--- What the exercise asks ---
Please repeat every record below exactly as written, but leave out the pictures.

*** Raw data ***

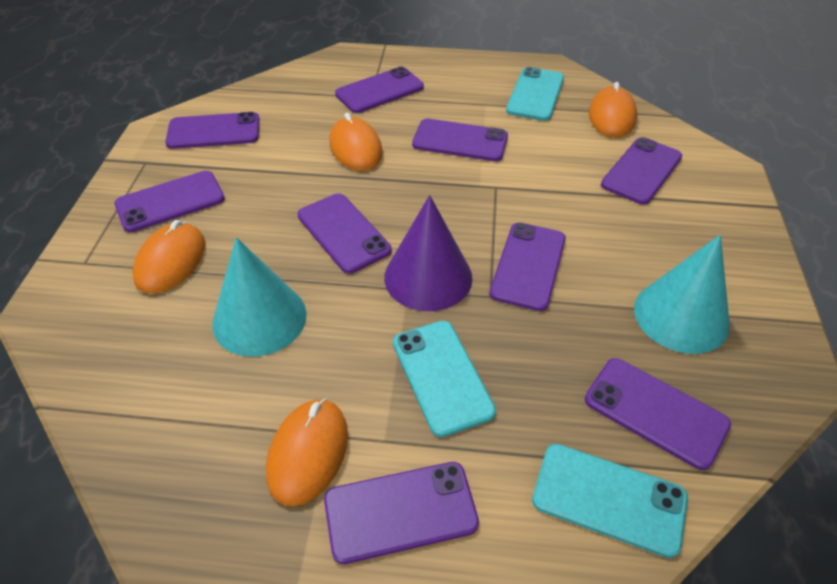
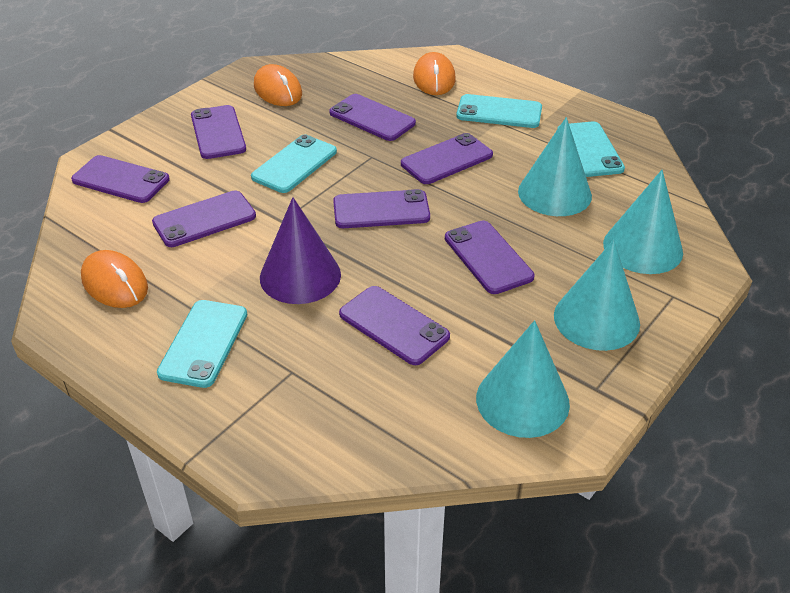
orange mouse: 4 -> 3
purple phone: 9 -> 8
turquoise cone: 2 -> 4
turquoise phone: 3 -> 4

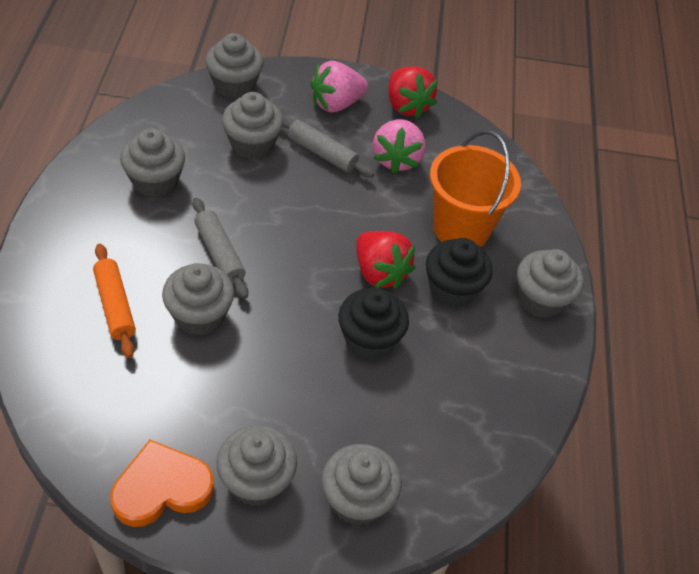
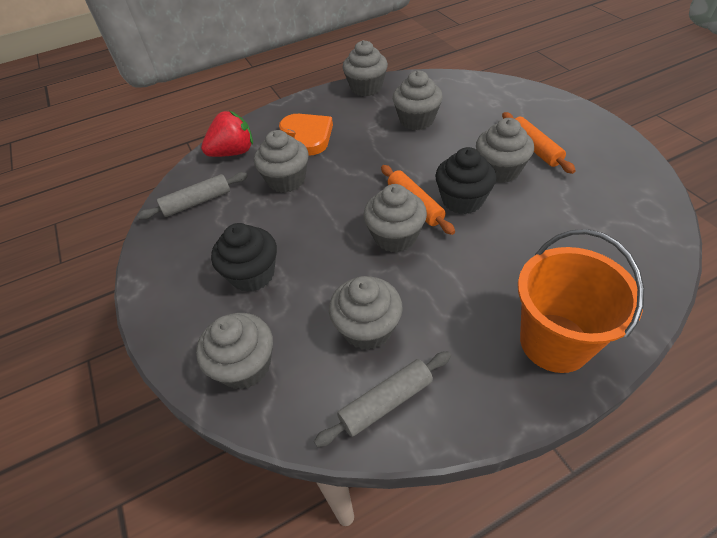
orange rolling pin: 1 -> 2
pink strawberry: 2 -> 0
red strawberry: 2 -> 1

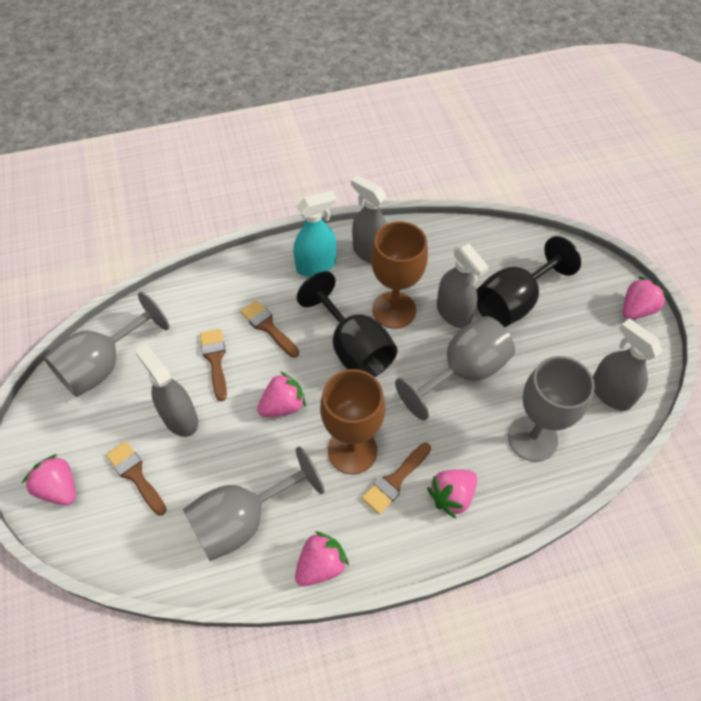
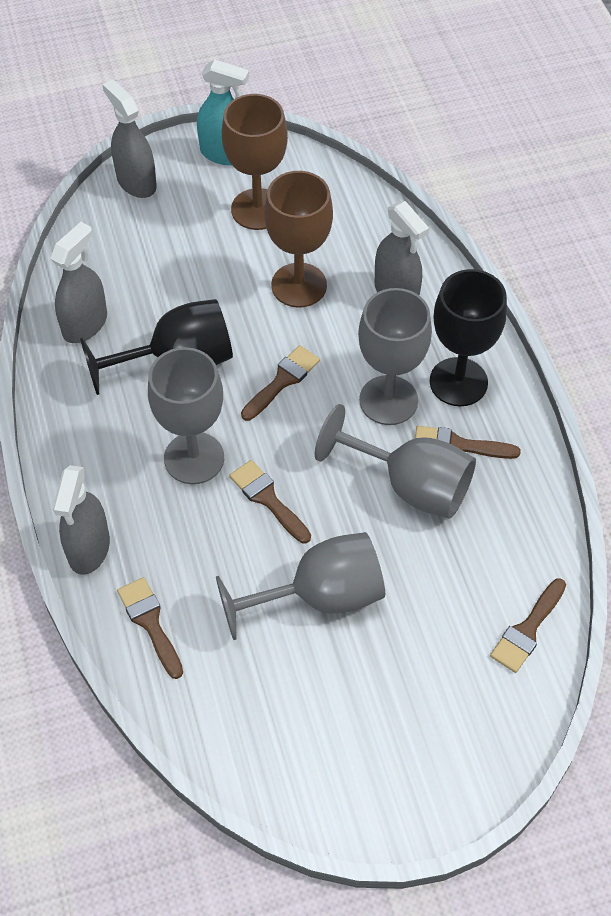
brown brush: 4 -> 5
pink strawberry: 5 -> 0

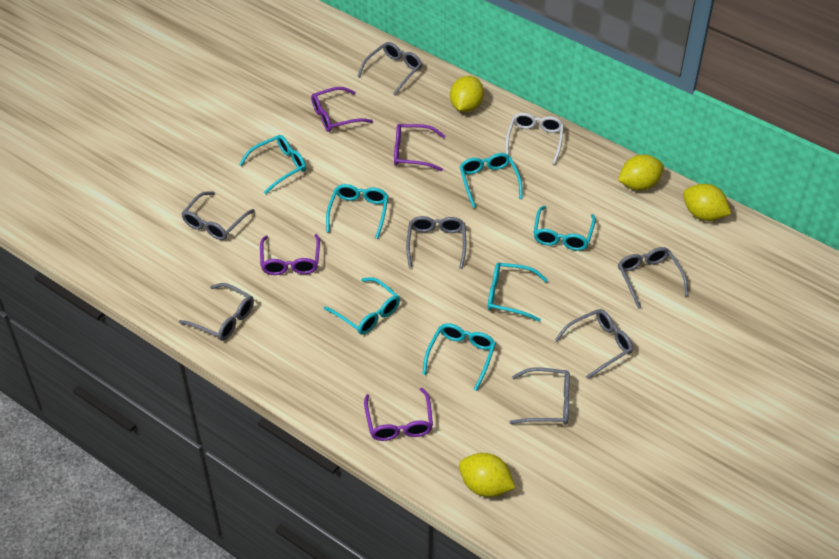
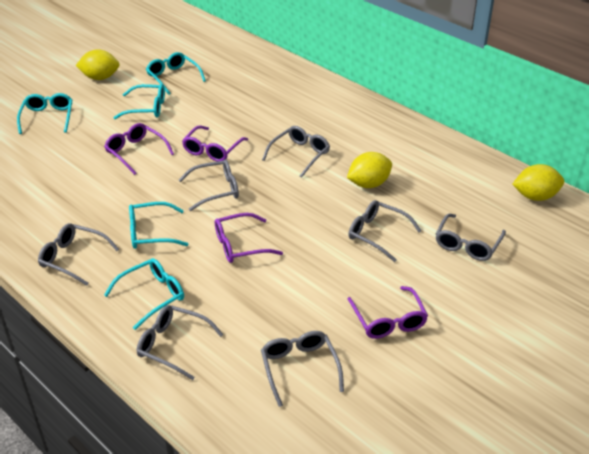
turquoise glasses: 7 -> 5
white glasses: 1 -> 0
yellow lemon: 4 -> 3

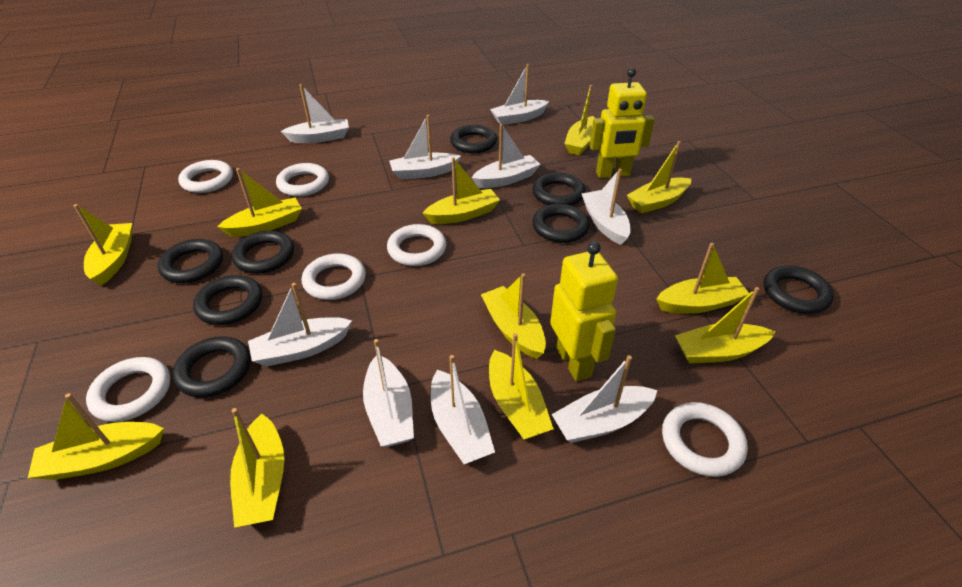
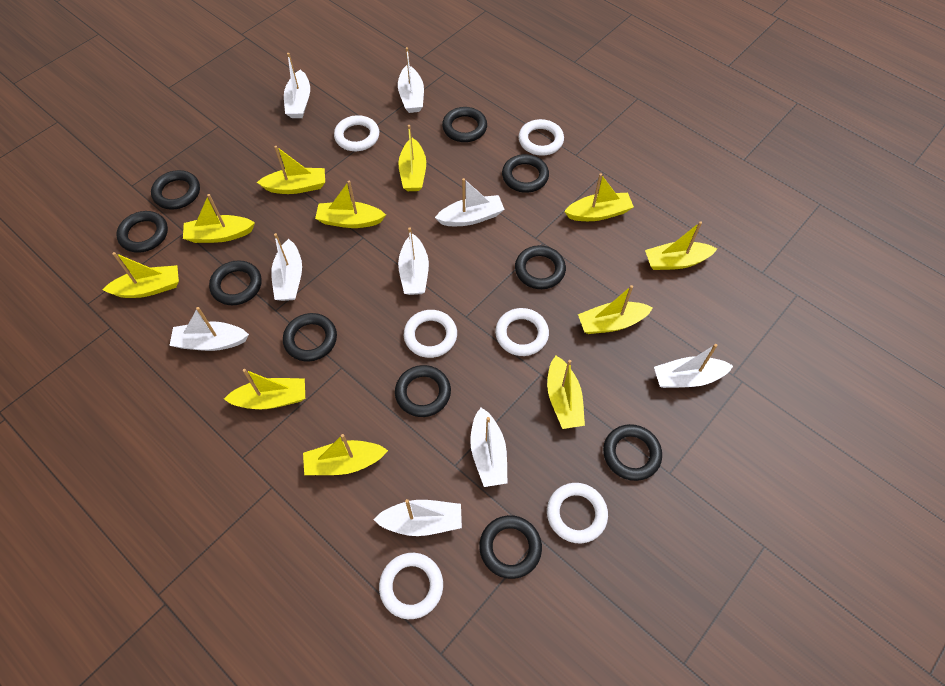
black ring: 8 -> 10
yellow robot: 2 -> 0

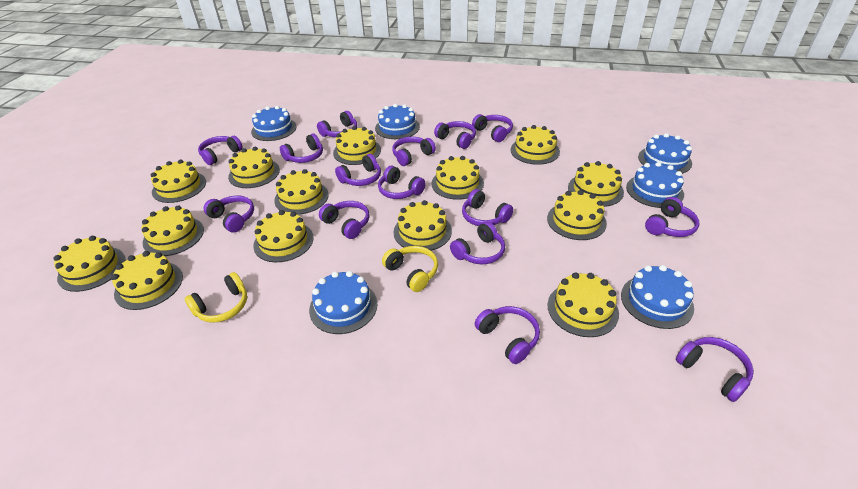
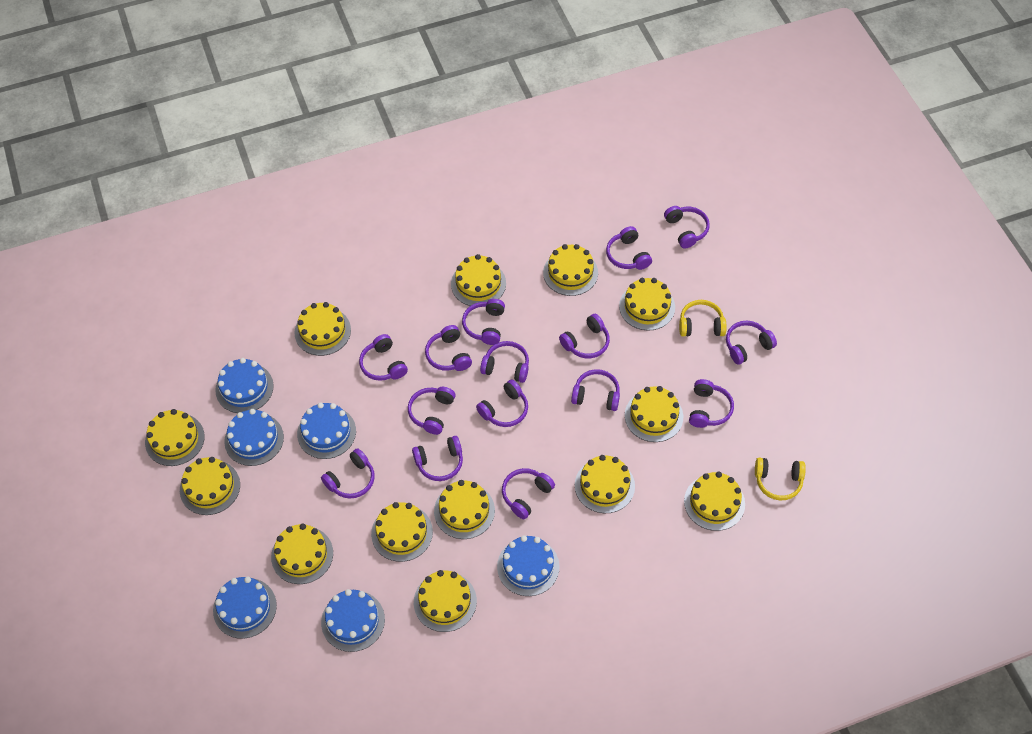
yellow cake: 14 -> 13

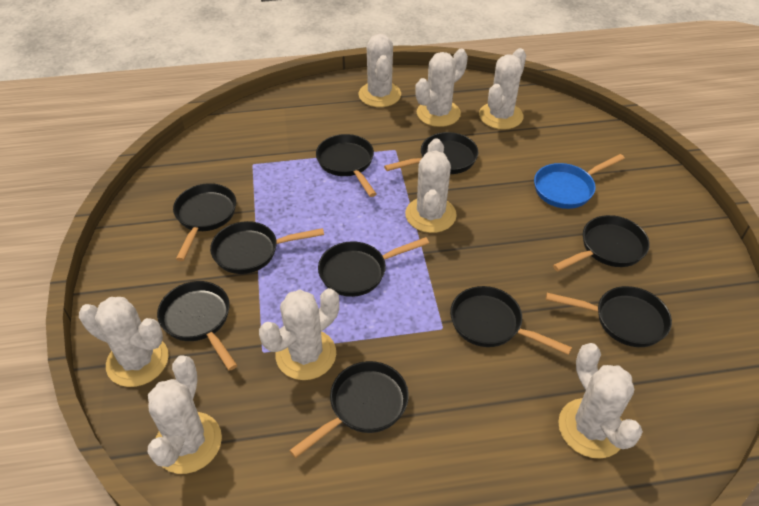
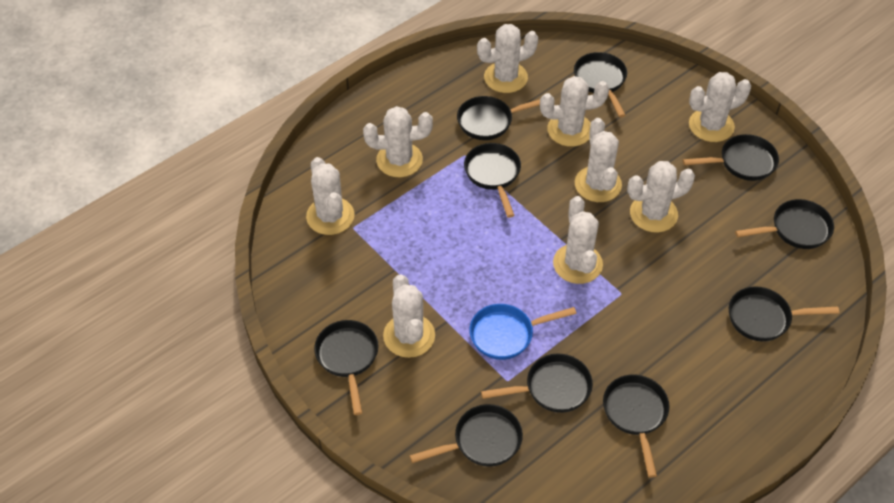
white cactus: 8 -> 9

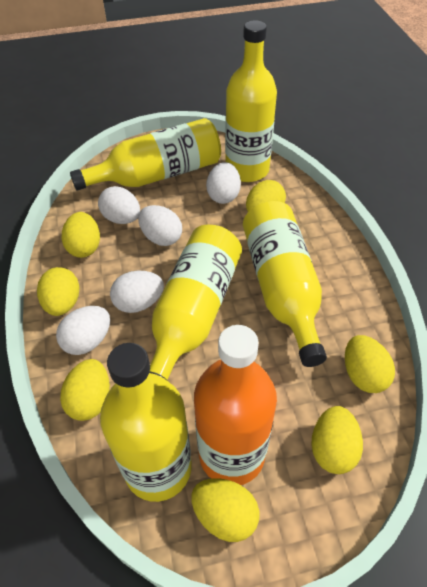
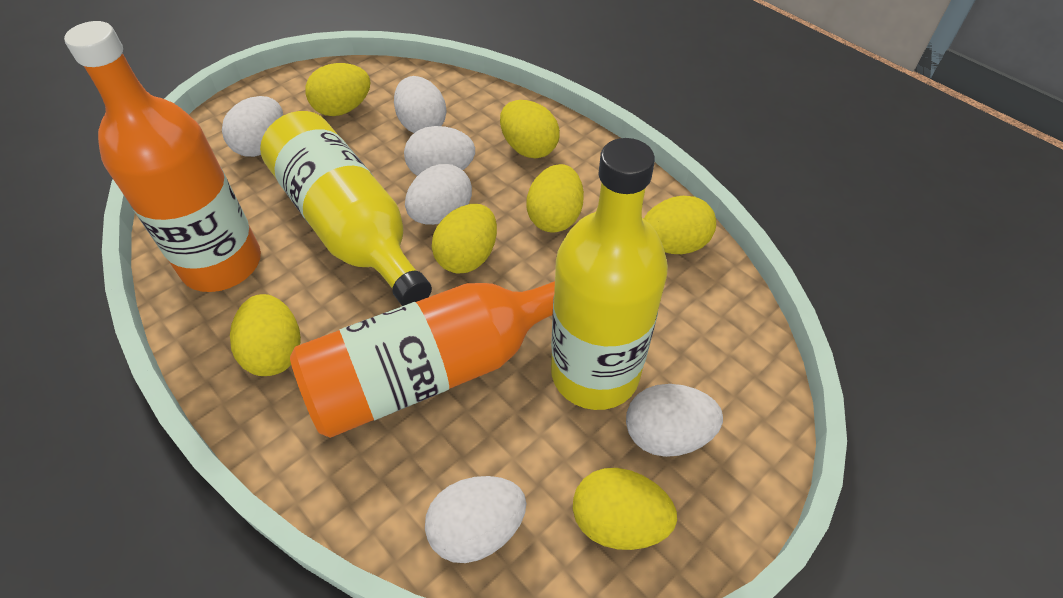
orange bottle: 1 -> 2
white egg: 5 -> 6
yellow bottle: 5 -> 2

*** End of Raw data ***

--- Exercise response ---
orange mouse: 4 -> 3
purple phone: 9 -> 8
turquoise cone: 2 -> 4
turquoise phone: 3 -> 4

orange rolling pin: 1 -> 2
pink strawberry: 2 -> 0
red strawberry: 2 -> 1

brown brush: 4 -> 5
pink strawberry: 5 -> 0

turquoise glasses: 7 -> 5
white glasses: 1 -> 0
yellow lemon: 4 -> 3

black ring: 8 -> 10
yellow robot: 2 -> 0

yellow cake: 14 -> 13

white cactus: 8 -> 9

orange bottle: 1 -> 2
white egg: 5 -> 6
yellow bottle: 5 -> 2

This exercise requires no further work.